[Supplied records — start]

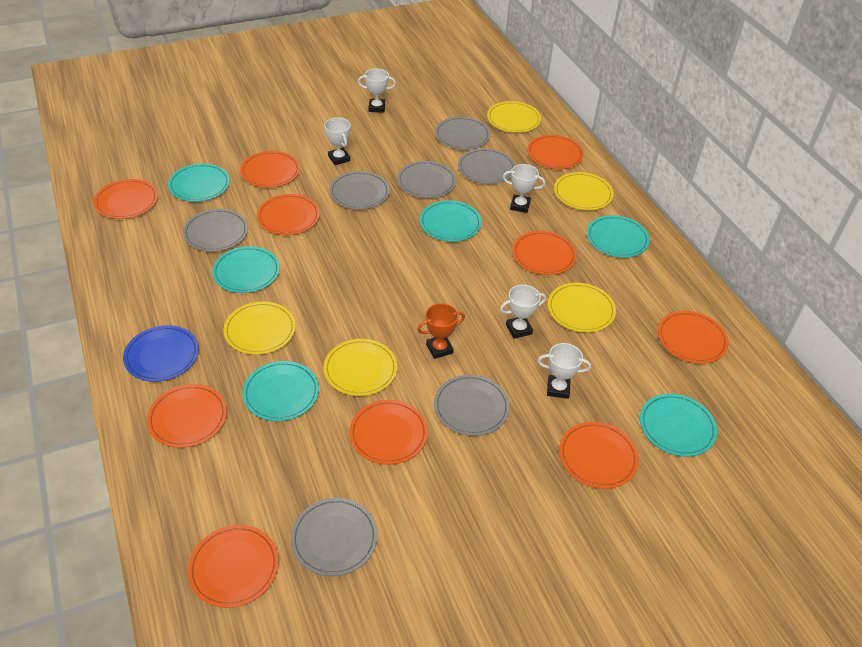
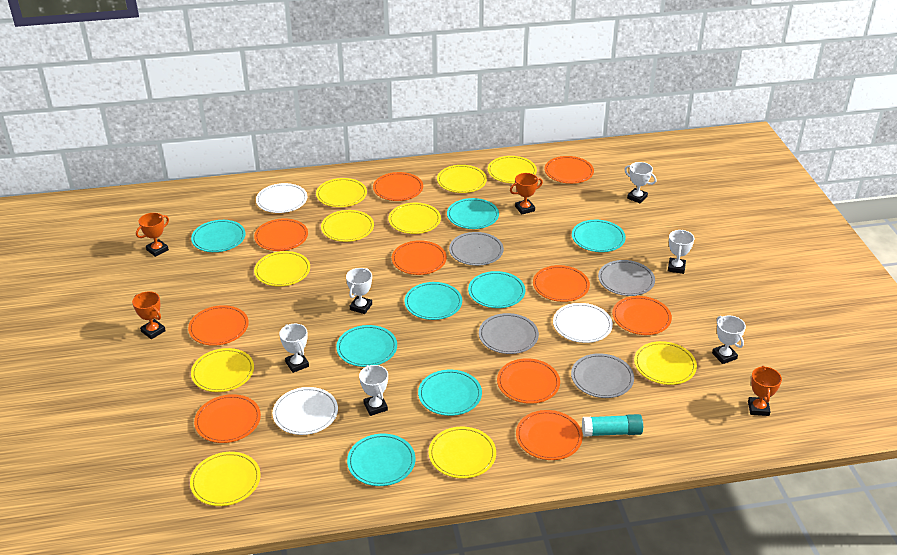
blue plate: [123,325,199,382] = 1 -> none = 0
grey plate: [183,209,248,252] [291,498,378,576] [329,171,390,210] [397,161,456,198] [434,375,510,436] [435,117,490,150] [458,148,516,184] = 7 -> [449,232,504,266] [479,313,539,354] [571,353,634,398] [598,260,655,296] = 4
orange trophy: [417,303,465,359] = 1 -> [132,291,166,339] [136,213,169,257] [510,173,543,214] [748,366,782,416] = 4
turquoise glue stick: none = 0 -> [582,414,643,437] = 1
turquoise plate: [168,163,230,202] [212,246,280,293] [242,361,319,421] [420,200,482,242] [587,215,650,258] [640,394,717,457] = 6 -> [191,220,246,252] [336,325,397,367] [347,434,415,486] [405,282,462,320] [418,370,482,416] [447,198,499,229] [468,271,525,308] [572,220,626,252] = 8
white plate: none = 0 -> [256,183,307,213] [273,387,338,435] [553,303,613,343] = 3
white trophy: [324,117,351,165] [358,68,396,113] [500,285,546,339] [503,164,545,213] [538,343,591,399] = 5 -> [279,324,309,373] [346,268,372,314] [359,365,388,416] [624,162,657,203] [668,230,694,274] [712,316,746,364] = 6
yellow plate: [224,302,296,355] [324,339,397,396] [487,101,541,133] [548,283,616,332] [554,172,614,210] = 5 -> [190,452,260,506] [191,348,254,392] [254,251,310,286] [316,178,367,207] [321,210,374,242] [388,203,441,234] [429,427,496,479] [437,165,487,193] [488,156,537,183] [634,341,697,385] = 10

[Supplied records — finish]

• **Directions for this task**
Copy each line above where the string "trophy" occurs.

• **Exercise output**
orange trophy: [417,303,465,359] = 1 -> [132,291,166,339] [136,213,169,257] [510,173,543,214] [748,366,782,416] = 4
white trophy: [324,117,351,165] [358,68,396,113] [500,285,546,339] [503,164,545,213] [538,343,591,399] = 5 -> [279,324,309,373] [346,268,372,314] [359,365,388,416] [624,162,657,203] [668,230,694,274] [712,316,746,364] = 6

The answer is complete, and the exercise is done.